▶ **Dataset content**:

■ ■ ■ ■ ■

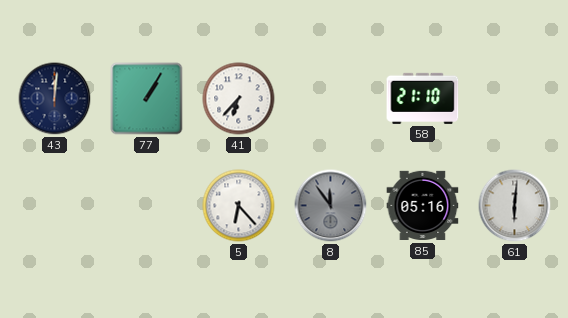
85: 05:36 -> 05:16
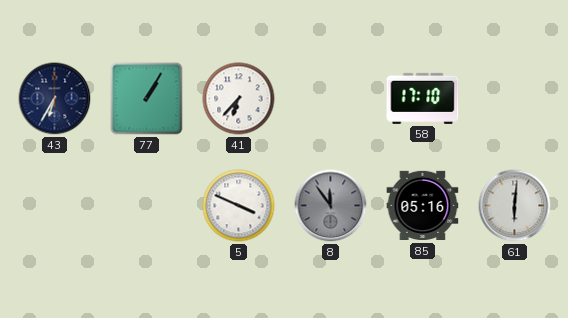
43: 12:01 -> 6:35
58: 21:10 -> 17:10
5: 6:23 -> 3:49
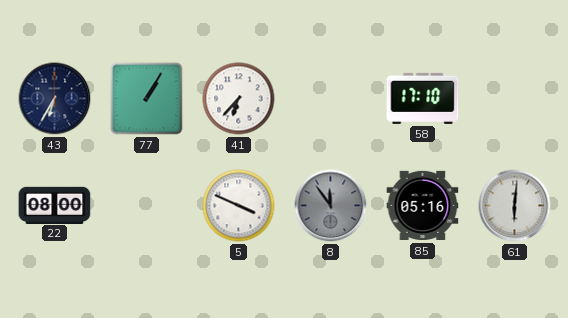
22: none -> 08:00
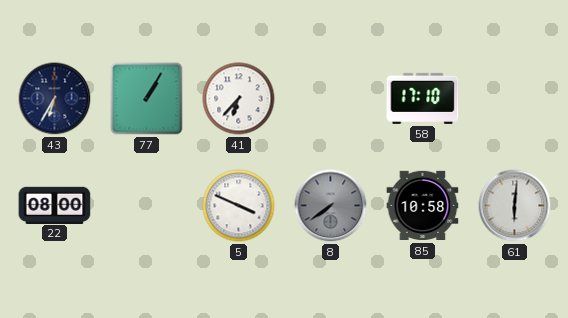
8: 11:54 -> 7:39
85: 05:16 -> 10:58
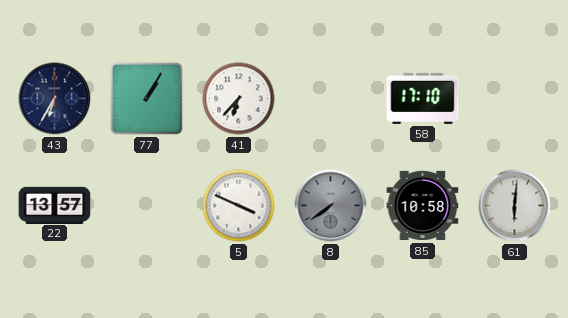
22: 08:00 -> 13:57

■ ■ ■ ■ ■

Could you copy every line of the rows above character for character, leaving out the pictures?

▶ **In response**:
85: 05:36 -> 05:16
43: 12:01 -> 6:35
58: 21:10 -> 17:10
5: 6:23 -> 3:49
22: none -> 08:00
8: 11:54 -> 7:39
85: 05:16 -> 10:58
22: 08:00 -> 13:57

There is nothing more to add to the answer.